#### Input rows
━━━━━━━━━━━━━━━━

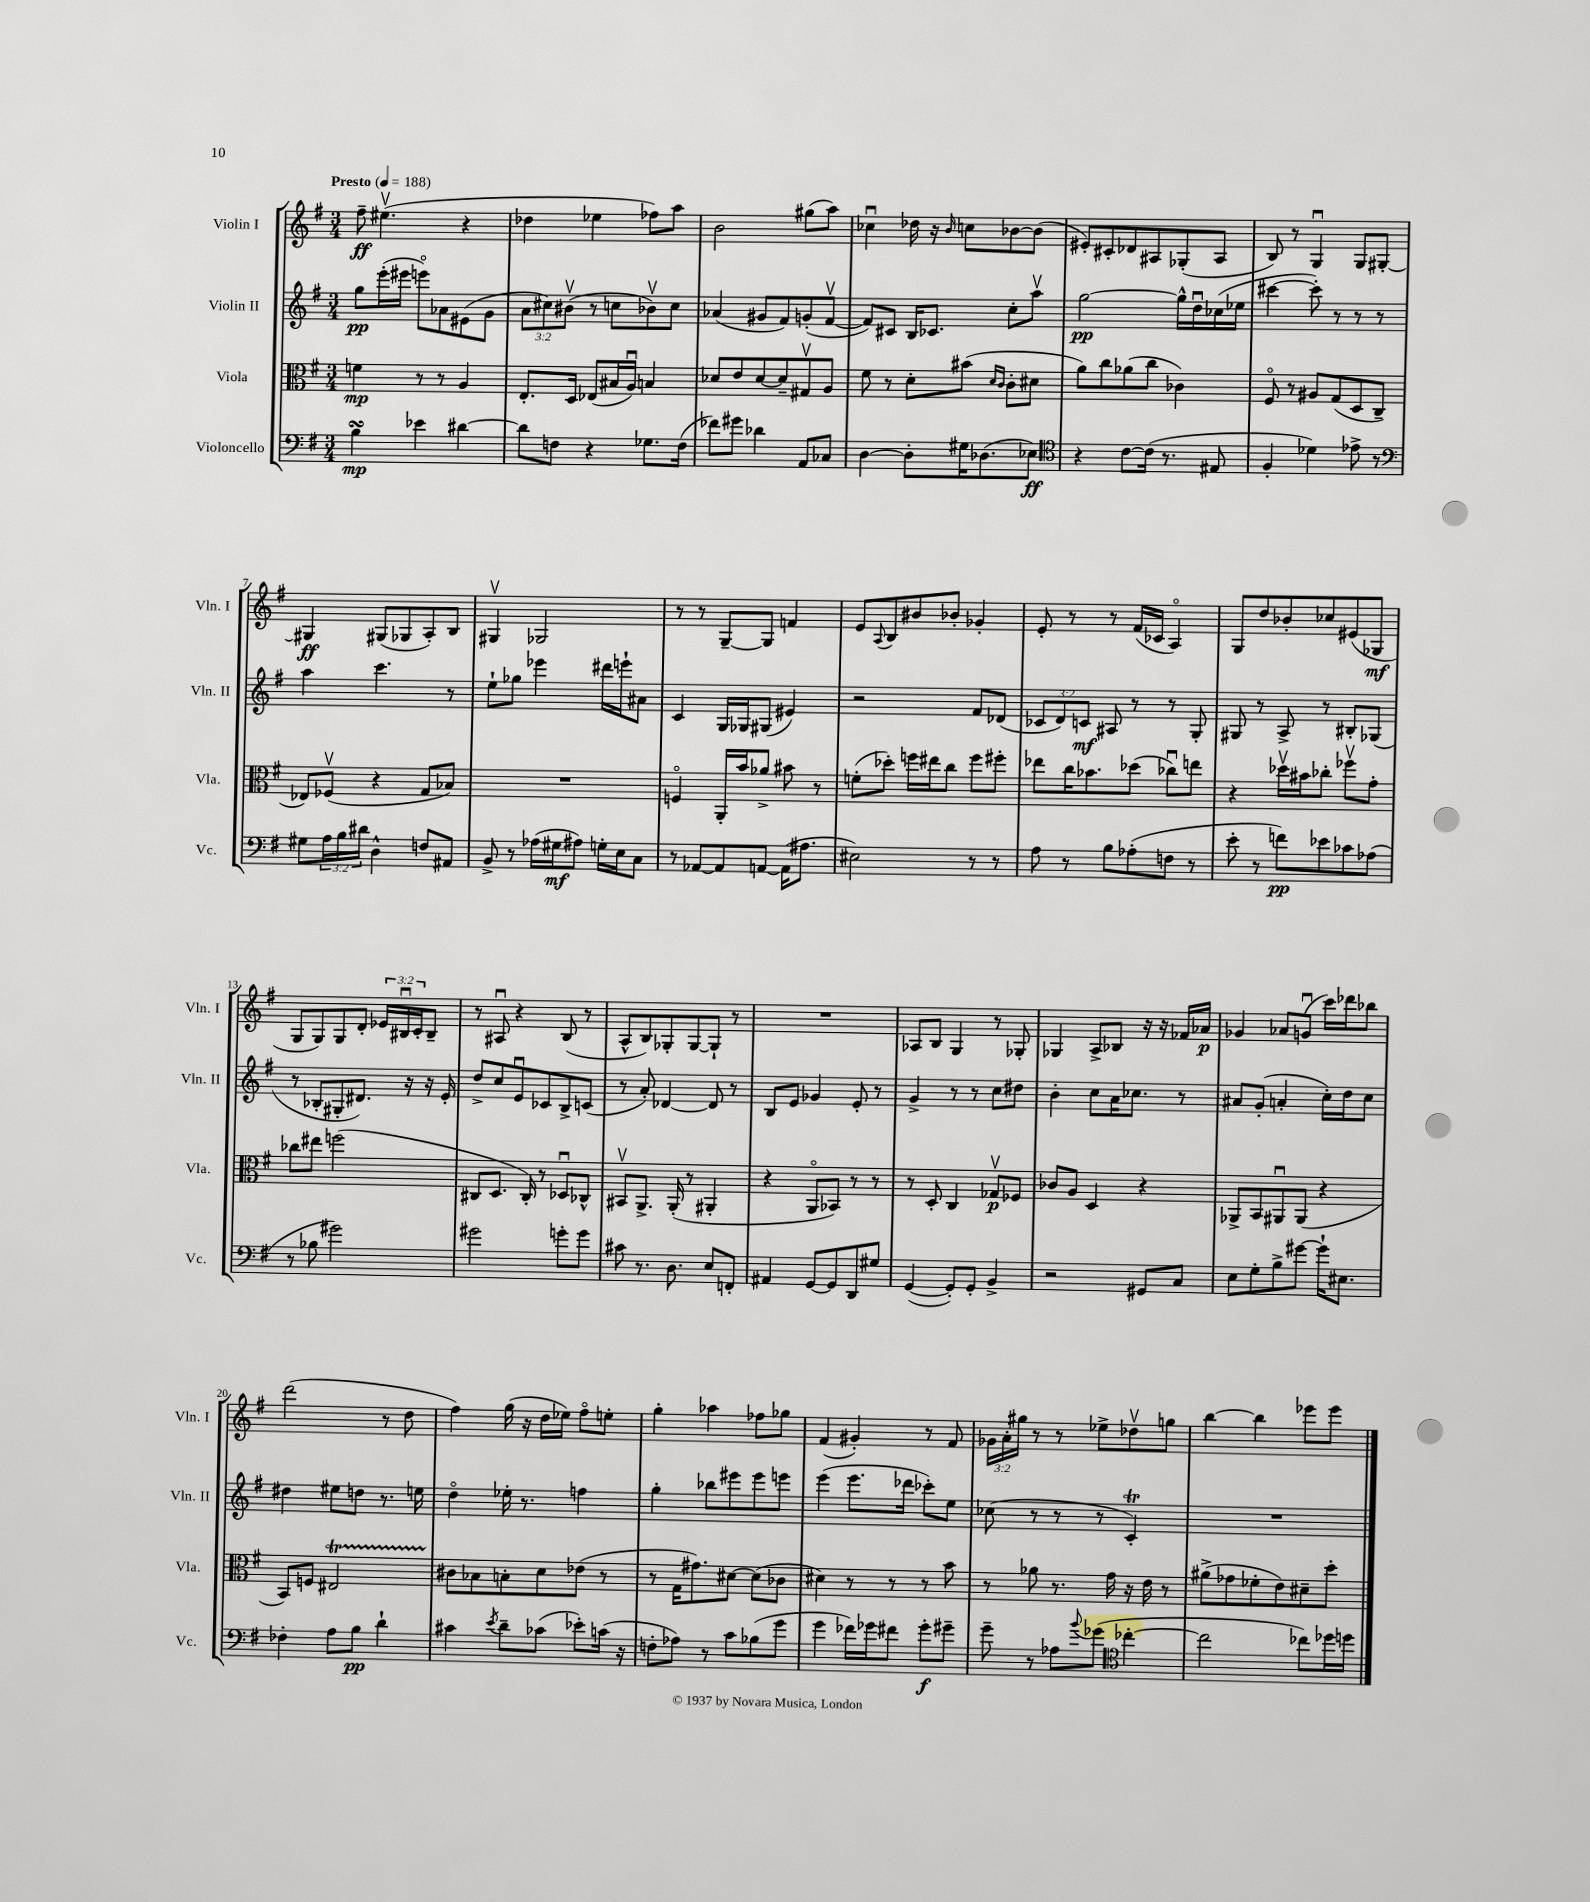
<<
\new StaffGroup <<
\new Staff = "s0" \with { instrumentName = "Violin I" shortInstrumentName = "Vln. I" } {
    \clef treble \key g \major \numericTimeSignature \time 3/4 \override Staff.TupletNumber.text = #tuplet-number::calc-fraction-text \tempo "Presto" 4 = 188
    fis''8--\ff eis''4.\upbow( r4 |
    des''4 ees''4 fes''8) a''8 |
    b'2 gis''8( a''8) |
    ces''4\downbow des''16 r16 \grace { b'16 } c''8 bes'8~ bes'8( |
    eis'8-.) cis'8-. des'8 ais8 ges8-.( ais8 |
    b8) r8 g4\downbow g8 gis8~-. |
    gis4\ff gis8( ges8 a8-.) b8 |
    gis4\upbow ges2 |
    r8 r8 g8~-- g8 f'4 |
    e'8 \appoggiatura { a8 } b8 bis'8 bes'8-. ges'4-. |
    e'8-. r8 r8 fis'16( ces'16 a4\flageolet) |
    g8 d''8 bes'8-. ces''8 eis'8( ges8\mf |
    g8 g8) g8 d'8-. \tuplet 3/2 { ees'16 bis16\downbow c'16-. } bis8-- |
    r8 ais8\downbow r4 b8( r8 |
    a8-^ b8) ges8-. ges8~ ges8-! r8 |
    R2. |
    aes8 b8 g4 r8 ges8-. |
    ges4 a8-> bes8 r16 r16 fes'16 aes'16\p |
    ges'4 aes'8 g'8\downbow( c'''16) des'''16 bes''8 |
    d'''2( r8 d''8 |
    fis''4) g''16( r16 d''16 ees''16) fis''8\flageolet e''8-. |
    g''4-. aes''4 fes''8 ges''8 |
    fis'4( gis'4-.) r8 fis'8 |
    \tuplet 3/2 { ges'16 a'16-. gis''16 } r8 r8 ees''8-> des''8\upbow g''8 |
    b''4~ b''4 ees'''8 ees'''8 \bar "|." |
}
\new Staff = "s1" \with { instrumentName = "Violin II" shortInstrumentName = "Vln. II" } {
    \clef treble \key g \major \numericTimeSignature \time 3/4 \override Staff.TupletNumber.text = #tuplet-number::calc-fraction-text
    g''8\pp e'''16-.( eis'''16 e'''8\flageolet) aes'8 eis'8( g'8 |
    \tuplet 3/2 { a'8 cis''8) bis'8\upbow( } r8 c''8 bes'8\upbow) c''8 |
    aes'4( gis'8 fis'8) g'8-.( fis'8~\upbow |
    fis'8) cis'8 b16 ces'8. c''8-. a''8\upbow |
    g''2~\pp g''16-^ d''16\downbow ces''16( ees''16 |
    cis'''4~ cis'''8-.) r8 r8 r8 |
    a''4 c'''4. r8 |
    e''8-! ges''8 ees'''4 dis'''16 e'''16-! ais'8 |
    c'4 g16 ges16 gis8( eis'4) |
    r2 fis'8 des'8( |
    \tuplet 3/2 { ces'8 d'8) c'8\mf } ais8 r8 r8 g8-. |
    gis8 r8 a8-> r8 bis8-. ges8( |
    r8 bes8-. gis8-. dis'8.) r16 r16 e'16-. |
    d''8-> c''8 e'8\downbow ces'8 b8-> c'8( |
    r8 a'8-.) des'4~ des'8 r8 |
    b8 e'8 ges'4 e'8-. r8 |
    g'4-> r8 r8 c''8 dis''8 |
    b'4-. c''8 a'16 ces''8. r8 |
    ais'8 g'8-.( a'4-. c''16-.) d''16 c''8 |
    dis''4 eis''8 d''8 r8. e''16 |
    d''4\flageolet ees''16-. r8. f''4 |
    g''4-. bes''8 eis'''8 eis'''8 e'''8 |
    e'''4( e'''8. des'''16 ces'''8-.) e''8 |
    ces''8( r8 r8 r8 c'4-.\trill) |
    R2. \bar "|." |
}
\new Staff = "s2" \with { instrumentName = "Viola" shortInstrumentName = "Vla." } {
    \clef alto \key g \major \numericTimeSignature \time 3/4
    f'4\mp r8 r8 a4 |
    e8.-. d16 ees8( bis16 a16\downbow) b4 |
    des'8 e'8 des'8~ des'8-- gis8\upbow a8 |
    fis'8 r8 d'8-. bis'8( \grace { d'16 c'16 } c'8-. dis'8 |
    a'8) c''8 aes'8( c''8 ces'4) |
    fis8\flageolet r8 ais8 g8( d8 c8-- |
    ees8) fes8\upbow( r4 g8 bes8) |
    R2. |
    f4\flageolet a,16-. b'16 aes'8-> bis'8 r8 |
    f'8-.( des''8-.) f''16 eis''16 c''8 f''8 fis''8-. |
    ees''8 c''16 bes'8. des''8( ces''8\downbow) e''8 |
    r4 des''16\upbow bis'16 ces''8-. fes''8\upbow g'8-. |
    ces''8 eis''8 f''2( |
    cis8 d8. cis16-.) r8 des8\downbow ces8-^ |
    bis,8\upbow a,8.-> a,16-.( r8 ais,4-. |
    r4 a,8\flageolet bes,8) r8 r8 |
    r8 d8-. c4 ges8\upbow\p fes8 |
    ces'8 a8 d4 r4 |
    aes,8-> b,8 ais,8\downbow ais,8( r4 |
    b,8) f8 eis2\startTrillSpan |
    cis'8\stopTrillSpan bes8 b8-. d'8 ees'8( r8 |
    r8 g16 gis'8.) dis'8~ dis'8( ces'8 |
    dis'4) r8 r8 r8 b'8 |
    r8 aes'8 r8. g'16 r16 e'16 r8 |
    ais'8->( ges'8 fes'8-. e'8) dis'8-- d''8-. \bar "|." |
}
\new Staff = "s3" \with { instrumentName = "Violoncello" shortInstrumentName = "Vc." } {
    \clef bass \key g \major \numericTimeSignature \time 3/4 \override Staff.TupletNumber.text = #tuplet-number::calc-fraction-text
    b4\turn\mp ees'4 dis'4~ |
    dis'8 f8 r4 ges8. f16( |
    fes'8) gis'8 des'4 a,8 ces8 |
    d4~ d8-. gis16 des8.( ees8\ff) |
    \clef tenor r4 c'8~ c'16( r8. eis8 |
    fis4-. des'4) ees'8-> r8 |
    \clef bass gis8 \tuplet 3/2 { a16 b16 dis'16 } d4-^ f8 ais,8 |
    b,8-> r8 aes16( gis16\mf ais8) g16-. e16 c8 |
    r8 aes,8~ aes,8 a,8~ a,16( ais8. |
    eis2) r8 r8 |
    a8 r8 b8 aes8-.( f8 r8 |
    e'8-. r8 f'8\pp) ees'8 ces'8 aes8( |
    r8 bes8 gis'2) |
    gis'2 g'8-. g'8 |
    cis'8 r8. d8. e8 f,8-. |
    ais,4 g,8~ g,8 d,8 gis8 |
    g,4~( g,8-.) g,8-. b,4-> |
    r2 gis,8 c8 |
    e8 g8-. b8-> gis'8~ gis'16-! eis8. |
    fes4-. a8 b8\pp d'4-! |
    cis'4 \acciaccatura { e'8 } d'8-- ces'8( ees'8-.) c'16( r16 |
    f8-. aes8) r8 c'8 bes8( g'8 |
    g'4 fes'16) ges'16 fis'8 ges'8-.\f gis'8-- |
    g'8-- r8 aes8 \appoggiatura { b'8 } ges'8( \clef tenor ces''4~-. |
    ces''2 ces''8) des''16 d''16 \bar "|." |
}
>>
>>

━━━━━━━━━━━━━━━━

#### Work to complete
Output each line of the listing above as a numbered list, skipping any blank lines and leaving the picture out.

#### Task response
1. <<
2. \new StaffGroup <<
3. \new Staff = "s0" \with { instrumentName = "Violin I" shortInstrumentName = "Vln. I" } {
4.     \clef treble \key g \major \numericTimeSignature \time 3/4 \override Staff.TupletNumber.text = #tuplet-number::calc-fraction-text \tempo "Presto" 4 = 188
5.     fis''8--\ff eis''4.\upbow( r4 |
6.     des''4 ees''4 fes''8) a''8 |
7.     b'2 gis''8( a''8) |
8.     ces''4\downbow des''16 r16 \grace { b'16 } c''8 bes'8~ bes'8( |
9.     eis'8-.) cis'8-. des'8 ais8 ges8-.( ais8 |
10.     b8) r8 g4\downbow g8 gis8~-. |
11.     gis4\ff gis8( ges8 a8-.) b8 |
12.     gis4\upbow ges2 |
13.     r8 r8 g8~-- g8 f'4 |
14.     e'8 \appoggiatura { a8 } b8 bis'8 bes'8-. ges'4-. |
15.     e'8-. r8 r8 fis'16( ces'16 a4\flageolet) |
16.     g8 d''8 bes'8-. ces''8 eis'8( ges8\mf |
17.     g8 g8) g8 d'8-. \tuplet 3/2 { ees'16 bis16\downbow c'16-. } bis8-- |
18.     r8 ais8\downbow r4 b8( r8 |
19.     a8-^ b8) ges8-. ges8~ ges8-! r8 |
20.     R2. |
21.     aes8 b8 g4 r8 ges8-. |
22.     ges4 a8-> bes8 r16 r16 fes'16 aes'16\p |
23.     ges'4 aes'8 g'8\downbow( c'''16) des'''16 bes''8 |
24.     d'''2( r8 d''8 |
25.     fis''4) g''16( r16 d''16 ees''16) fis''8\flageolet e''8-. |
26.     g''4-. aes''4 fes''8 ges''8 |
27.     fis'4( gis'4-.) r8 fis'8 |
28.     \tuplet 3/2 { ges'16 a'16-. gis''16 } r8 r8 ees''8-> des''8\upbow g''8 |
29.     b''4~ b''4 ees'''8 ees'''8 \bar "|." |
30. }
31. \new Staff = "s1" \with { instrumentName = "Violin II" shortInstrumentName = "Vln. II" } {
32.     \clef treble \key g \major \numericTimeSignature \time 3/4 \override Staff.TupletNumber.text = #tuplet-number::calc-fraction-text
33.     g''8\pp e'''16-.( eis'''16 e'''8\flageolet) aes'8 eis'8( g'8 |
34.     \tuplet 3/2 { a'8 cis''8) bis'8\upbow( } r8 c''8 bes'8\upbow) c''8 |
35.     aes'4( gis'8 fis'8) g'8-.( fis'8~\upbow |
36.     fis'8) cis'8 b16 ces'8. c''8-. a''8\upbow |
37.     g''2~\pp g''16-^ d''16\downbow ces''16( ees''16 |
38.     cis'''4~ cis'''8-.) r8 r8 r8 |
39.     a''4 c'''4. r8 |
40.     e''8-! ges''8 ees'''4 dis'''16 e'''16-! ais'8 |
41.     c'4 g16 ges16 gis8( eis'4) |
42.     r2 fis'8 des'8( |
43.     \tuplet 3/2 { ces'8 d'8) c'8\mf } ais8 r8 r8 g8-. |
44.     gis8 r8 a8-> r8 bis8-. ges8( |
45.     r8 bes8-. gis8-. dis'8.) r16 r16 e'16-. |
46.     d''8-> c''8 e'8\downbow ces'8 b8-> c'8( |
47.     r8 a'8-.) des'4~ des'8 r8 |
48.     b8 e'8 ges'4 e'8-. r8 |
49.     g'4-> r8 r8 c''8 dis''8 |
50.     b'4-. c''8 a'16 ces''8. r8 |
51.     ais'8 g'8-.( a'4-. c''16-.) d''16 c''8 |
52.     dis''4 eis''8 d''8 r8. e''16 |
53.     d''4\flageolet ees''16-. r8. f''4 |
54.     g''4-. bes''8 eis'''8 eis'''8 e'''8 |
55.     e'''4( e'''8. des'''16 ces'''8-.) e''8 |
56.     ces''8( r8 r8 r8 c'4-.\trill) |
57.     R2. \bar "|." |
58. }
59. \new Staff = "s2" \with { instrumentName = "Viola" shortInstrumentName = "Vla." } {
60.     \clef alto \key g \major \numericTimeSignature \time 3/4
61.     f'4\mp r8 r8 a4 |
62.     e8.-. d16 ees8( bis16 a16\downbow) b4 |
63.     des'8 e'8 des'8~ des'8-- gis8\upbow a8 |
64.     fis'8 r8 d'8-. bis'8( \grace { d'16 c'16 } c'8-. dis'8 |
65.     a'8) c''8 aes'8( c''8 ces'4) |
66.     fis8\flageolet r8 ais8 g8( d8 c8-- |
67.     ees8) fes8\upbow( r4 g8 bes8) |
68.     R2. |
69.     f4\flageolet a,16-. b'16 aes'8-> bis'8 r8 |
70.     f'8-.( des''8-.) f''16 eis''16 c''8 f''8 fis''8-. |
71.     ees''8 c''16 bes'8. des''8( ces''8\downbow) e''8 |
72.     r4 des''16\upbow bis'16 ces''8-. fes''8\upbow g'8-. |
73.     ces''8 eis''8 f''2( |
74.     cis8 d8. cis16-.) r8 des8\downbow ces8-^ |
75.     bis,8\upbow a,8.-> a,16-.( r8 ais,4-. |
76.     r4 a,8\flageolet bes,8) r8 r8 |
77.     r8 d8-. c4 ges8\upbow\p fes8 |
78.     ces'8 a8 d4 r4 |
79.     aes,8-> b,8 ais,8\downbow ais,8( r4 |
80.     b,8) f8 eis2\startTrillSpan |
81.     cis'8\stopTrillSpan bes8 b8-. d'8 ees'8( r8 |
82.     r8 g16 gis'8.) dis'8~ dis'8( ces'8 |
83.     dis'4) r8 r8 r8 b'8 |
84.     r8 aes'8 r8. g'16 r16 e'16 r8 |
85.     ais'8->( ges'8 fes'8-. e'8) dis'8-- d''8-. \bar "|." |
86. }
87. \new Staff = "s3" \with { instrumentName = "Violoncello" shortInstrumentName = "Vc." } {
88.     \clef bass \key g \major \numericTimeSignature \time 3/4 \override Staff.TupletNumber.text = #tuplet-number::calc-fraction-text
89.     b4\turn\mp ees'4 dis'4~ |
90.     dis'8 f8 r4 ges8. f16( |
91.     fes'8) gis'8 des'4 a,8 ces8 |
92.     d4~ d8-. gis16 des8.( ees8\ff) |
93.     \clef tenor r4 c'8~ c'16( r8. eis8 |
94.     fis4-. des'4) ees'8-> r8 |
95.     \clef bass gis8 \tuplet 3/2 { a16 b16 dis'16 } d4-^ f8 ais,8 |
96.     b,8-> r8 aes16( gis16\mf ais8) g16-. e16 c8 |
97.     r8 aes,8~ aes,8 a,8~ a,16( ais8. |
98.     eis2) r8 r8 |
99.     a8 r8 b8 aes8-.( f8 r8 |
100.     e'8-. r8 f'8\pp) ees'8 ces'8 aes8( |
101.     r8 bes8 gis'2) |
102.     gis'2 g'8-. g'8 |
103.     cis'8 r8. d8. e8 f,8-. |
104.     ais,4 g,8~ g,8 d,8 gis8 |
105.     g,4~( g,8-.) g,8-. b,4-> |
106.     r2 gis,8 c8 |
107.     e8 g8-. b8-> gis'8~ gis'16-! eis8. |
108.     fes4-. a8 b8\pp d'4-! |
109.     cis'4 \acciaccatura { e'8 } d'8-- ces'8( ees'8-.) c'16( r16 |
110.     f8-. aes8) r8 c'8 bes8( g'8 |
111.     g'4 fes'16) ges'16 fis'8 ges'8-.\f gis'8-- |
112.     g'8-- r8 aes8 \appoggiatura { b'8 } ges'8( \clef tenor ces''4~-. |
113.     ces''2 ces''8) des''16 d''16 \bar "|." |
114. }
115. >>
116. >>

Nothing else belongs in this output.